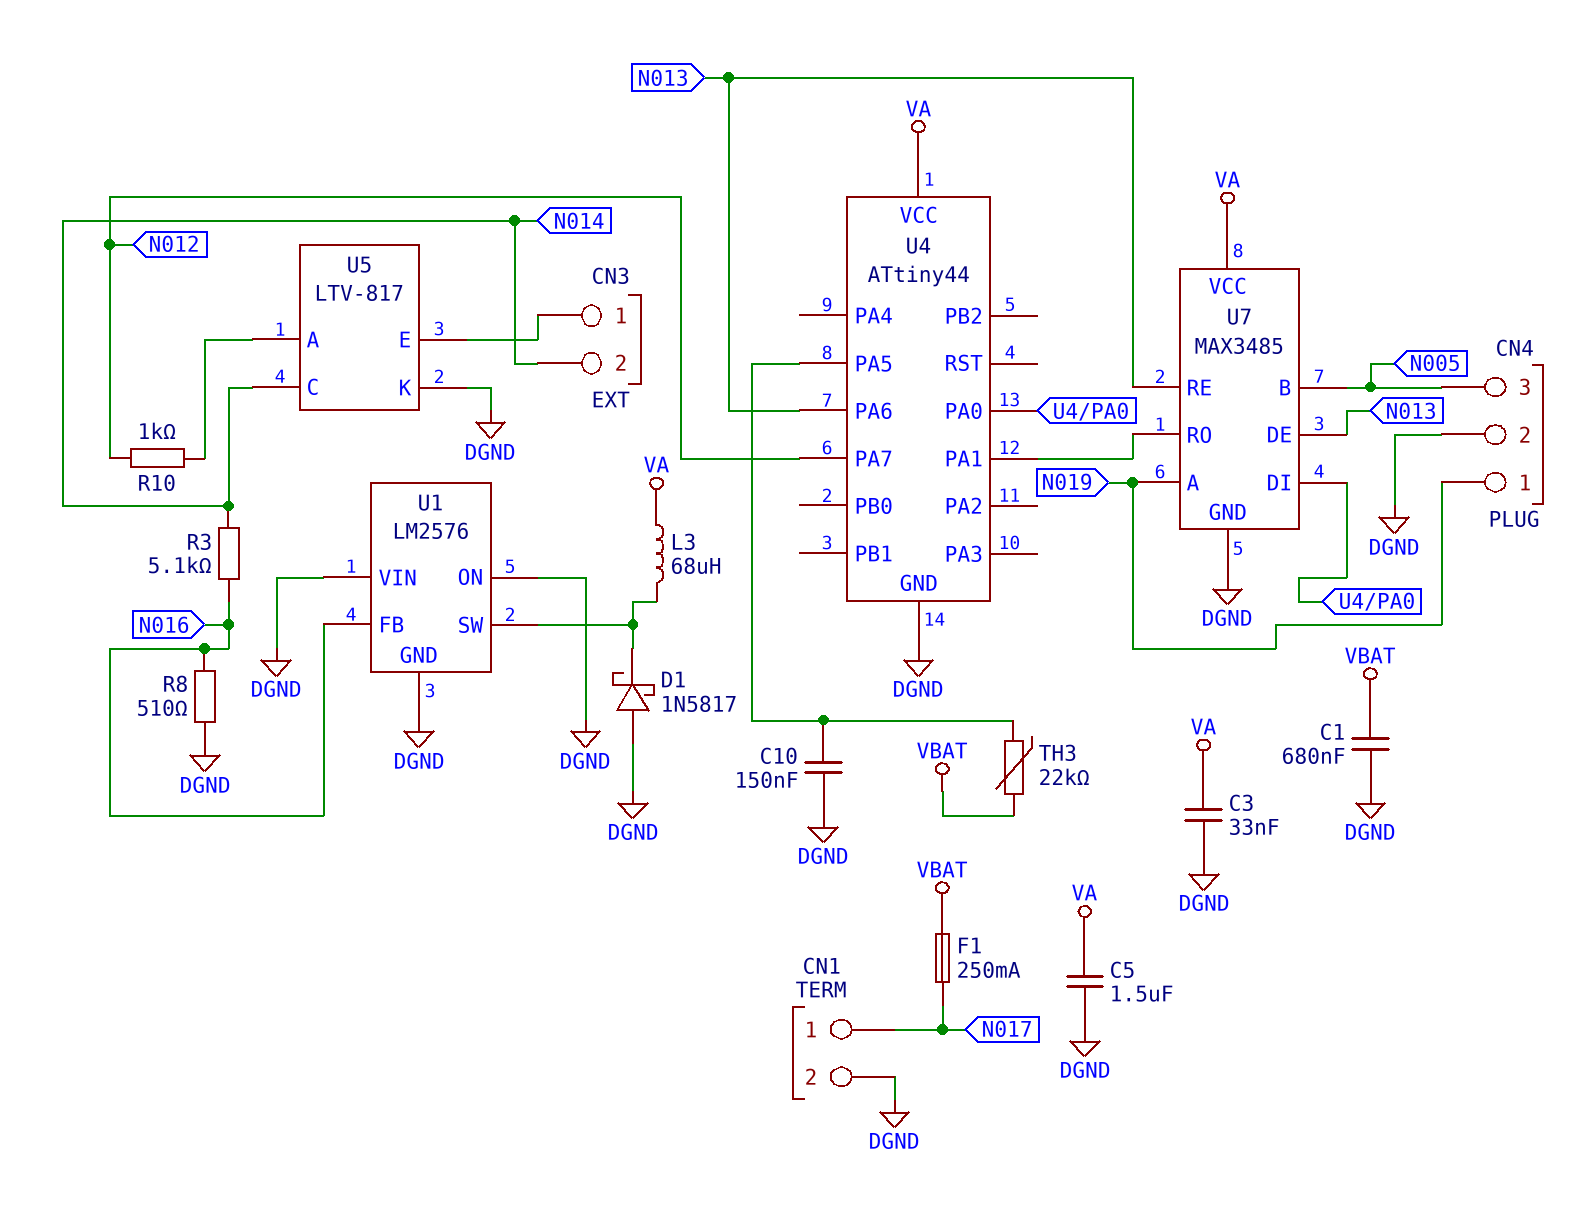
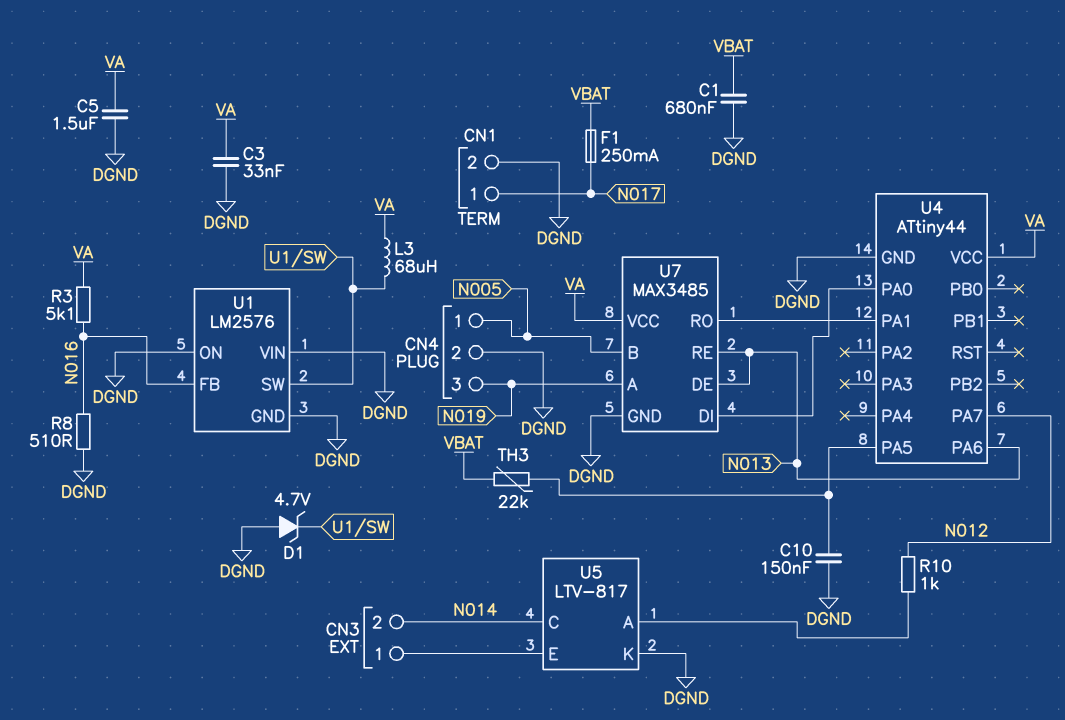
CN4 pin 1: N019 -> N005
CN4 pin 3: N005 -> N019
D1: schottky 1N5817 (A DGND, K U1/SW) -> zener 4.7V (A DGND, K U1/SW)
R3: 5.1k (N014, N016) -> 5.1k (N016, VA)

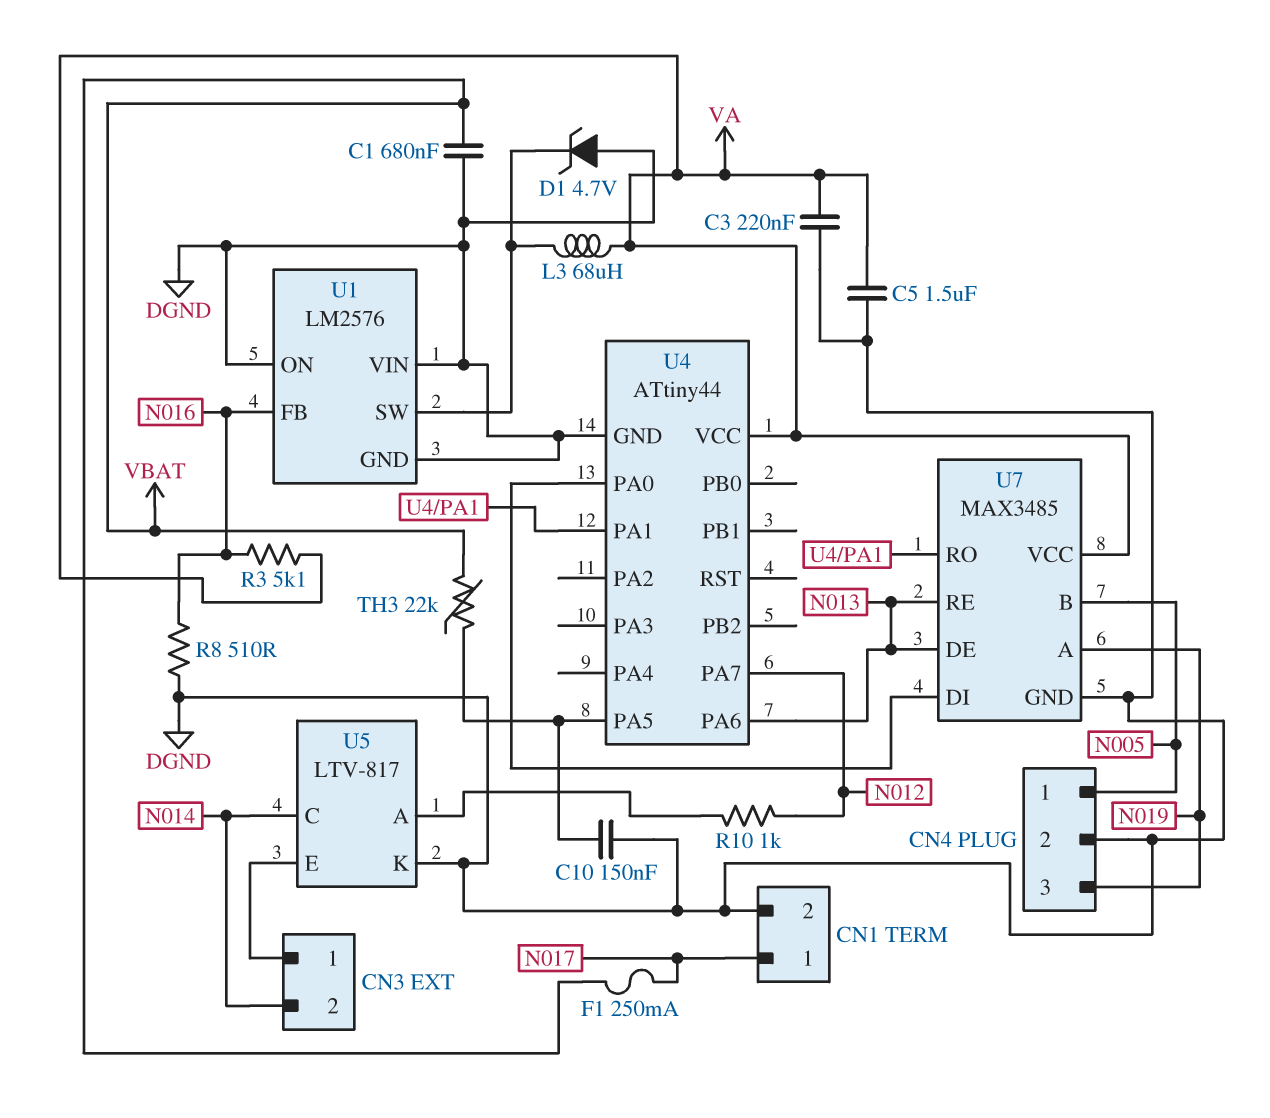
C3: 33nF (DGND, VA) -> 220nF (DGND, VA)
━━━━
§ **Your goal**:
An exact copy of all the entries above is required, with every picture left out.

§ **Answer to the problem**:
CN4 pin 1: N019 -> N005
CN4 pin 3: N005 -> N019
D1: schottky 1N5817 (A DGND, K U1/SW) -> zener 4.7V (A DGND, K U1/SW)
R3: 5.1k (N014, N016) -> 5.1k (N016, VA)

C3: 33nF (DGND, VA) -> 220nF (DGND, VA)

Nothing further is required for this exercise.